>>>>

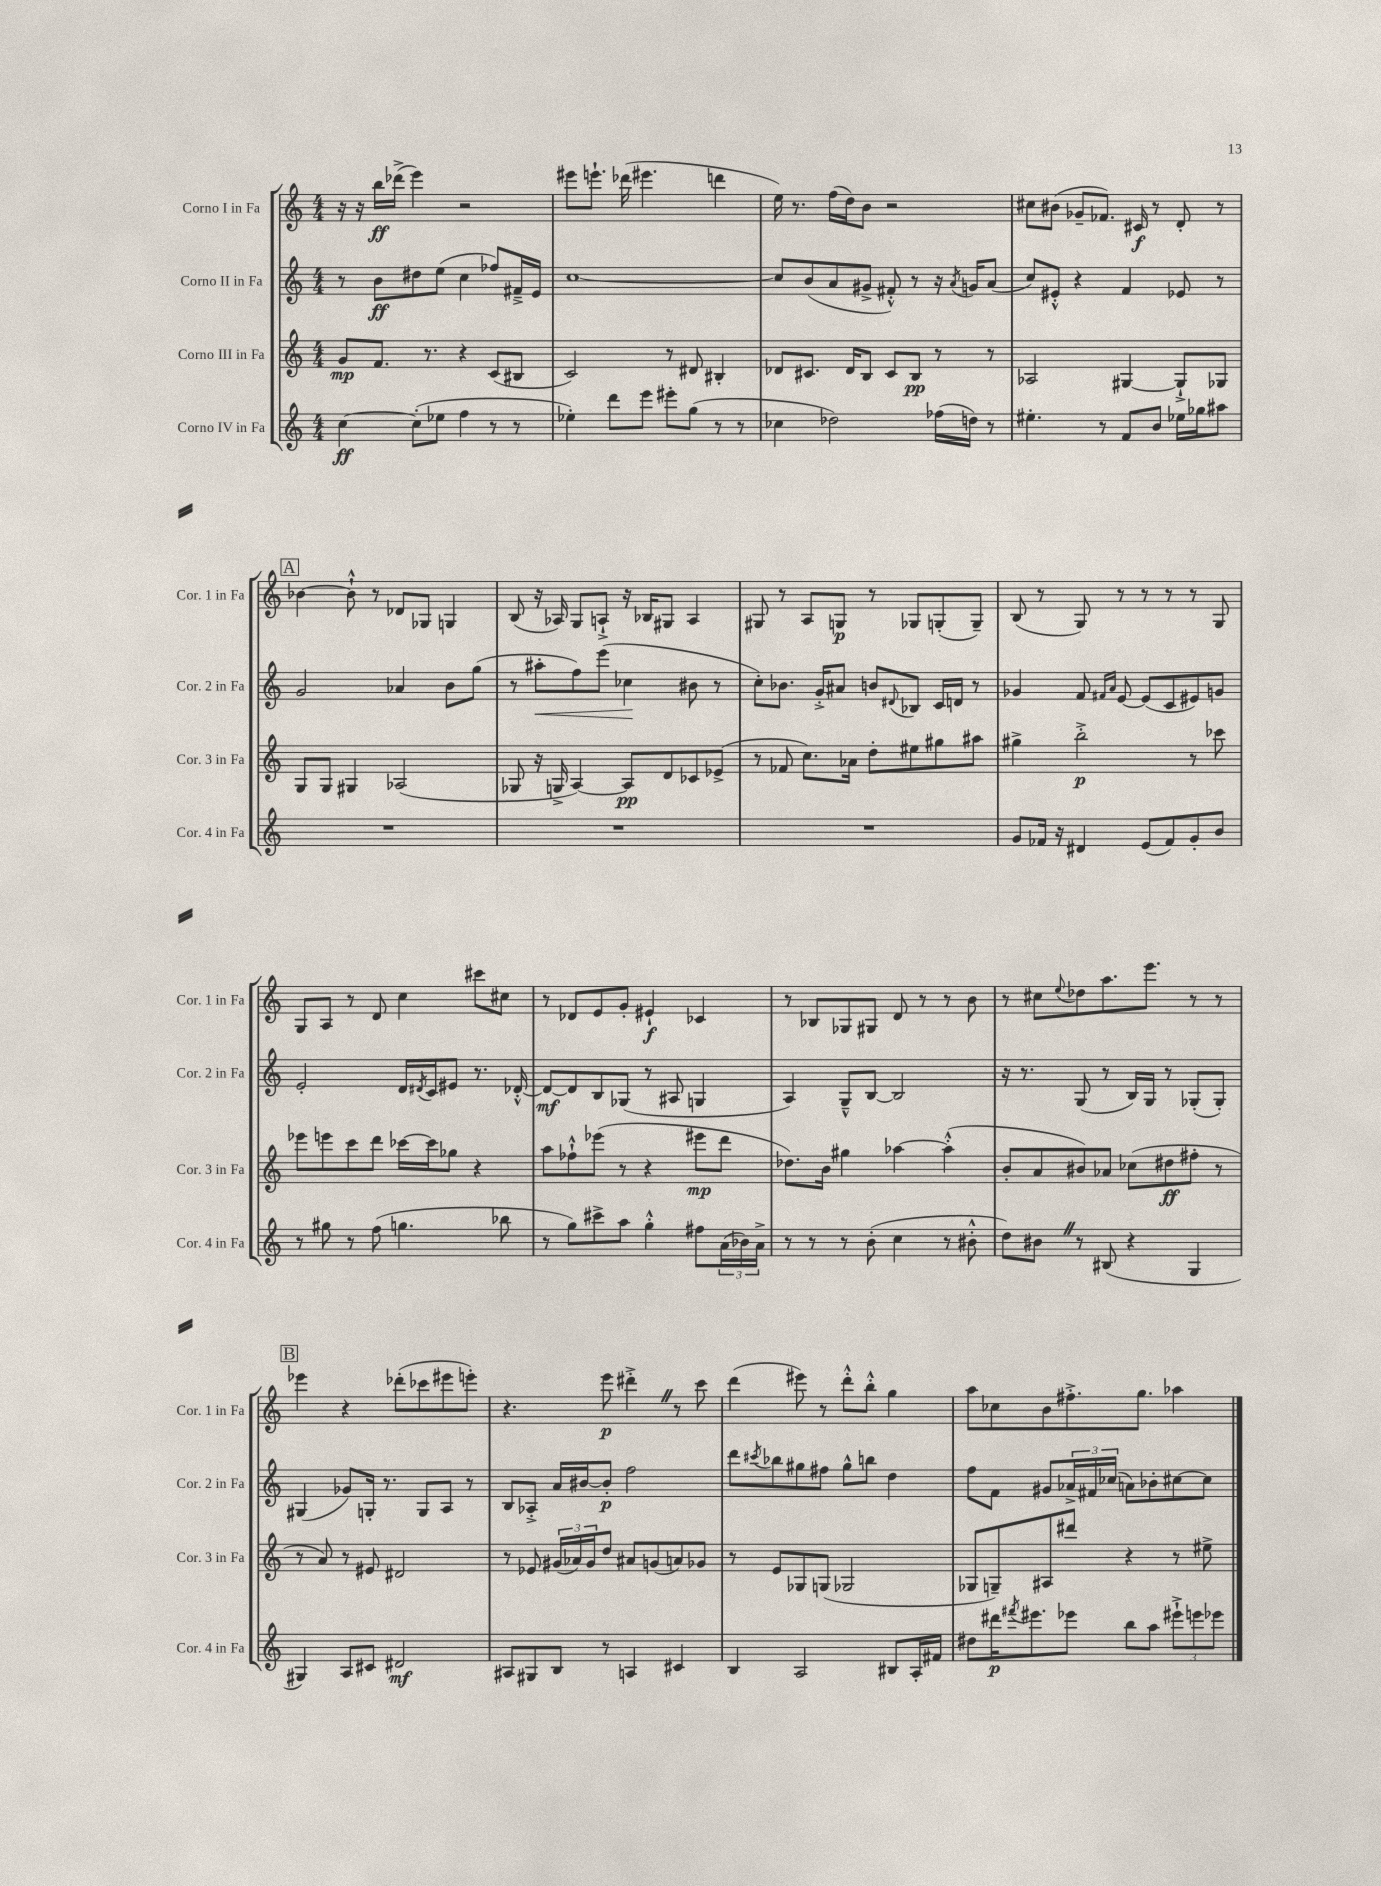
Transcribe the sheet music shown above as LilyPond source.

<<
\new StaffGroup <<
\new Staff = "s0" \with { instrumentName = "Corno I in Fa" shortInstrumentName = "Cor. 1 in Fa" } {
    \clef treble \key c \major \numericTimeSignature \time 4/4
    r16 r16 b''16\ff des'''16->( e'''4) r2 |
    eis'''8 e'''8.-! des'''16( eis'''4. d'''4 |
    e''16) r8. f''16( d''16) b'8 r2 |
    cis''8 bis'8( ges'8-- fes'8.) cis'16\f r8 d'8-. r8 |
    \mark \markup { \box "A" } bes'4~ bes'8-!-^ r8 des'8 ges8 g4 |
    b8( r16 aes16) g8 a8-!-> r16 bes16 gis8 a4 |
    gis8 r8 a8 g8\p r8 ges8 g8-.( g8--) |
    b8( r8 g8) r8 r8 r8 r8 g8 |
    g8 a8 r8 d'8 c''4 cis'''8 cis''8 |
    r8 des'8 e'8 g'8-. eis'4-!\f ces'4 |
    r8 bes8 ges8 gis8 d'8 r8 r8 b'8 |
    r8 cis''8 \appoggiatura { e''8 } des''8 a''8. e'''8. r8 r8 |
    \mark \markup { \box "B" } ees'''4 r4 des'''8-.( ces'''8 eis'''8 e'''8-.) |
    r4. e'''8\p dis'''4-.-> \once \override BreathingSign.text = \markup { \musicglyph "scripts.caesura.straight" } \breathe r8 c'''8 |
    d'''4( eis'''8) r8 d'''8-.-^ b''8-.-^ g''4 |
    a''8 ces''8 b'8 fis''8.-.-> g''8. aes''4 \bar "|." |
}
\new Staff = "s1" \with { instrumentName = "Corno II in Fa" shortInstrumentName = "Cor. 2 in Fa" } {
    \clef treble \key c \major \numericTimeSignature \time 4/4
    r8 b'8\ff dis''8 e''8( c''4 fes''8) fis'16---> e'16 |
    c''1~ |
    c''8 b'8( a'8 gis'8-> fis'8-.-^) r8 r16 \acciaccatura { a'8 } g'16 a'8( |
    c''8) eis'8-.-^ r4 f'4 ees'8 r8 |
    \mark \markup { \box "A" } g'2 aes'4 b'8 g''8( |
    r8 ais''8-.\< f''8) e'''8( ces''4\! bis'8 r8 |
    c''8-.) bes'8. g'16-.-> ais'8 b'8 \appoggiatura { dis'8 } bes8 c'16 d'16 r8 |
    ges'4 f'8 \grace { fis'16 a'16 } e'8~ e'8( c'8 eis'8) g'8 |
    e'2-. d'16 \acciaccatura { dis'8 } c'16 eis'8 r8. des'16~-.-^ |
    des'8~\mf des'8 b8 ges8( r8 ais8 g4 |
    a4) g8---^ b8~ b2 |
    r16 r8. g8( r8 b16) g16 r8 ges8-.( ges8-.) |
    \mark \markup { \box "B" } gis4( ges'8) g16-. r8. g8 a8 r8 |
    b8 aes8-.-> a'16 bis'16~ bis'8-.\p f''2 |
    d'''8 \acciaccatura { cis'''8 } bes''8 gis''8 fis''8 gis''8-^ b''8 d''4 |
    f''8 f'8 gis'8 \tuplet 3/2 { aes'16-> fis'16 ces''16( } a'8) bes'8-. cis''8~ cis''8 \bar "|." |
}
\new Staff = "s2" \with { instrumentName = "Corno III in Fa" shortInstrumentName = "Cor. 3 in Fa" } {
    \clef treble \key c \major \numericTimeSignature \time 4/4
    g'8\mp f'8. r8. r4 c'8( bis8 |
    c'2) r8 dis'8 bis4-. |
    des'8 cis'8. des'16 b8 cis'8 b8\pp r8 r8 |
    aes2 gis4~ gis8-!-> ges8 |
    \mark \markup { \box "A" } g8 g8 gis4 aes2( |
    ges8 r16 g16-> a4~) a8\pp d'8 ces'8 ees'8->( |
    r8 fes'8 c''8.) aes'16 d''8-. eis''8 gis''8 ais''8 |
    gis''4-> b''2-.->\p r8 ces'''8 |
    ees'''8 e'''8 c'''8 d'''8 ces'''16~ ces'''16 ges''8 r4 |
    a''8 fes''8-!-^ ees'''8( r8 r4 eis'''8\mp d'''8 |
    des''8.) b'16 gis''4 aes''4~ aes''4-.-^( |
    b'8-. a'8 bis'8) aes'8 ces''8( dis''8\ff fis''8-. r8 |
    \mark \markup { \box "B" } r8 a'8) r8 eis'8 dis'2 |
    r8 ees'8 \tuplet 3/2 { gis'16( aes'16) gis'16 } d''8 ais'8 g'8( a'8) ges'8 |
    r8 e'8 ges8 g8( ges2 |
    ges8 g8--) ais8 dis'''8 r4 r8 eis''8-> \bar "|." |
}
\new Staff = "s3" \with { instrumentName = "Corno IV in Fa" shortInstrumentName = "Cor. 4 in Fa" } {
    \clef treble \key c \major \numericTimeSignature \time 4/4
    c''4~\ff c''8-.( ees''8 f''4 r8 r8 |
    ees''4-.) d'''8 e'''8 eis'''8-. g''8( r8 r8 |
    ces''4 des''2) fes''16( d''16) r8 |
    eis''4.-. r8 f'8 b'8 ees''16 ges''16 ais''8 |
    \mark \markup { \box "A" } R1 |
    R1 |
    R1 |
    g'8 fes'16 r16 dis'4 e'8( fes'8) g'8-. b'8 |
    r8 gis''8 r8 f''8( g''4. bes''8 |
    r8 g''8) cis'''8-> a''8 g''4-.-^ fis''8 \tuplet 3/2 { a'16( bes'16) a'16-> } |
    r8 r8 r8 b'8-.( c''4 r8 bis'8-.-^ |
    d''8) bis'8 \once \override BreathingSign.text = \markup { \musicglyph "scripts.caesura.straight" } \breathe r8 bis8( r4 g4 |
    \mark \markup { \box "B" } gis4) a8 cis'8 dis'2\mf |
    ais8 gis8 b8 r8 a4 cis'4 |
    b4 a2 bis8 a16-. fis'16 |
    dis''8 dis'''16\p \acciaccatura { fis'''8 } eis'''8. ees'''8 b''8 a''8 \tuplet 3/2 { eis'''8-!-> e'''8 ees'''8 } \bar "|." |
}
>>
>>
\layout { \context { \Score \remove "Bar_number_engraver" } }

<<<<

◆ **PROBLEM REQUIREMENTS**
Show every line above that contains the string "tuplet". Matches must have the same letter case.

◆ **OUTPUT FOR THIS TASK**
    f''8 f'8 gis'8 \tuplet 3/2 { aes'16-> fis'16 ces''16( } a'8) bes'8-. cis''8~ cis''8 \bar "|." |
    r8 ees'8 \tuplet 3/2 { gis'16( aes'16) gis'16 } d''8 ais'8 g'8( a'8) ges'8 |
    r8 g''8) cis'''8-> a''8 g''4-.-^ fis''8 \tuplet 3/2 { a'16( bes'16) a'16-> } |
    dis''8 dis'''16\p \acciaccatura { fis'''8 } eis'''8. ees'''8 b''8 a''8 \tuplet 3/2 { eis'''8-!-> e'''8 ees'''8 } \bar "|." |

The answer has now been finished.